Problem to solve: Word for word, set down every record that appears below.
######
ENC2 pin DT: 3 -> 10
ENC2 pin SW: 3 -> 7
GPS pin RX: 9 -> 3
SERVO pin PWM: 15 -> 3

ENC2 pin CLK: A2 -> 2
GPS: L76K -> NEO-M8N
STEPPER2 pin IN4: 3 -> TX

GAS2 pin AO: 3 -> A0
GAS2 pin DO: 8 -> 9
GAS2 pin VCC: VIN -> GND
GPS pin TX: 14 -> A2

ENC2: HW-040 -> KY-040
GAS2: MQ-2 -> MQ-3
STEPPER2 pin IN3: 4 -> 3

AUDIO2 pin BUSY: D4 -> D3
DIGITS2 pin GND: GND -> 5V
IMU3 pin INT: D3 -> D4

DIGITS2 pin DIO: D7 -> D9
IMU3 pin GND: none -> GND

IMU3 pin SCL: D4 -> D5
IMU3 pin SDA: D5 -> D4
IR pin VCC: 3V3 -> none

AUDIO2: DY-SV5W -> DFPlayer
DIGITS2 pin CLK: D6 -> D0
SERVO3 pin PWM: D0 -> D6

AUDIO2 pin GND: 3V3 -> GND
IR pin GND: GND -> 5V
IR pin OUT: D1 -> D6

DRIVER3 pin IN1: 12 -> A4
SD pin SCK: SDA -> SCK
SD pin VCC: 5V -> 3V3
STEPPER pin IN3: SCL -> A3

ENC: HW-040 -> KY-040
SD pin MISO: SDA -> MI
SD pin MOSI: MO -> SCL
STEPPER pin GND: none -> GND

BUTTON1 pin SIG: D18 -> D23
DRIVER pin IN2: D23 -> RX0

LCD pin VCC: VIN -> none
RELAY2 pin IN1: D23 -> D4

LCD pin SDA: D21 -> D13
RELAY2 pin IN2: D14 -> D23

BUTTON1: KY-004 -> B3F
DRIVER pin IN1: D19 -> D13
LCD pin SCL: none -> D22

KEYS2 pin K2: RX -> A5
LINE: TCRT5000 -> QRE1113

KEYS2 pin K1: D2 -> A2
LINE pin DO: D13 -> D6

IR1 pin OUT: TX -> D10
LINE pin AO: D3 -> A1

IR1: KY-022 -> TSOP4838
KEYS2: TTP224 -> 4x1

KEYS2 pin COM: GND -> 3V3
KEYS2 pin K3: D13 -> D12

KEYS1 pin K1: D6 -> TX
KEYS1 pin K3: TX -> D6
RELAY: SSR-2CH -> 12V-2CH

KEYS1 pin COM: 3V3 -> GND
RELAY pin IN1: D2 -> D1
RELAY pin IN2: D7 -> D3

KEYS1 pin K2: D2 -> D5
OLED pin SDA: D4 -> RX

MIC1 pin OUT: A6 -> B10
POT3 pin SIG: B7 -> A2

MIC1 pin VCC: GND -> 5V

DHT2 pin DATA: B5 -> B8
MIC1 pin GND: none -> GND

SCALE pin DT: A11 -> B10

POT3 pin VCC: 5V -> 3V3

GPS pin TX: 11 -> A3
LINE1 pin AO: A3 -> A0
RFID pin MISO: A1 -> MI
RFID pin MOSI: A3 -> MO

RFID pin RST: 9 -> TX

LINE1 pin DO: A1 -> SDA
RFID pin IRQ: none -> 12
######
Answer to this task:
ENC2 pin DT: 3 -> 10
ENC2 pin SW: 3 -> 7
GPS pin RX: 9 -> 3
SERVO pin PWM: 15 -> 3

ENC2 pin CLK: A2 -> 2
GPS: L76K -> NEO-M8N
STEPPER2 pin IN4: 3 -> TX

GAS2 pin AO: 3 -> A0
GAS2 pin DO: 8 -> 9
GAS2 pin VCC: VIN -> GND
GPS pin TX: 14 -> A2

ENC2: HW-040 -> KY-040
GAS2: MQ-2 -> MQ-3
STEPPER2 pin IN3: 4 -> 3

AUDIO2 pin BUSY: D4 -> D3
DIGITS2 pin GND: GND -> 5V
IMU3 pin INT: D3 -> D4

DIGITS2 pin DIO: D7 -> D9
IMU3 pin GND: none -> GND

IMU3 pin SCL: D4 -> D5
IMU3 pin SDA: D5 -> D4
IR pin VCC: 3V3 -> none

AUDIO2: DY-SV5W -> DFPlayer
DIGITS2 pin CLK: D6 -> D0
SERVO3 pin PWM: D0 -> D6

AUDIO2 pin GND: 3V3 -> GND
IR pin GND: GND -> 5V
IR pin OUT: D1 -> D6

DRIVER3 pin IN1: 12 -> A4
SD pin SCK: SDA -> SCK
SD pin VCC: 5V -> 3V3
STEPPER pin IN3: SCL -> A3

ENC: HW-040 -> KY-040
SD pin MISO: SDA -> MI
SD pin MOSI: MO -> SCL
STEPPER pin GND: none -> GND

BUTTON1 pin SIG: D18 -> D23
DRIVER pin IN2: D23 -> RX0

LCD pin VCC: VIN -> none
RELAY2 pin IN1: D23 -> D4

LCD pin SDA: D21 -> D13
RELAY2 pin IN2: D14 -> D23

BUTTON1: KY-004 -> B3F
DRIVER pin IN1: D19 -> D13
LCD pin SCL: none -> D22

KEYS2 pin K2: RX -> A5
LINE: TCRT5000 -> QRE1113

KEYS2 pin K1: D2 -> A2
LINE pin DO: D13 -> D6

IR1 pin OUT: TX -> D10
LINE pin AO: D3 -> A1

IR1: KY-022 -> TSOP4838
KEYS2: TTP224 -> 4x1

KEYS2 pin COM: GND -> 3V3
KEYS2 pin K3: D13 -> D12

KEYS1 pin K1: D6 -> TX
KEYS1 pin K3: TX -> D6
RELAY: SSR-2CH -> 12V-2CH

KEYS1 pin COM: 3V3 -> GND
RELAY pin IN1: D2 -> D1
RELAY pin IN2: D7 -> D3

KEYS1 pin K2: D2 -> D5
OLED pin SDA: D4 -> RX

MIC1 pin OUT: A6 -> B10
POT3 pin SIG: B7 -> A2

MIC1 pin VCC: GND -> 5V

DHT2 pin DATA: B5 -> B8
MIC1 pin GND: none -> GND

SCALE pin DT: A11 -> B10

POT3 pin VCC: 5V -> 3V3

GPS pin TX: 11 -> A3
LINE1 pin AO: A3 -> A0
RFID pin MISO: A1 -> MI
RFID pin MOSI: A3 -> MO

RFID pin RST: 9 -> TX

LINE1 pin DO: A1 -> SDA
RFID pin IRQ: none -> 12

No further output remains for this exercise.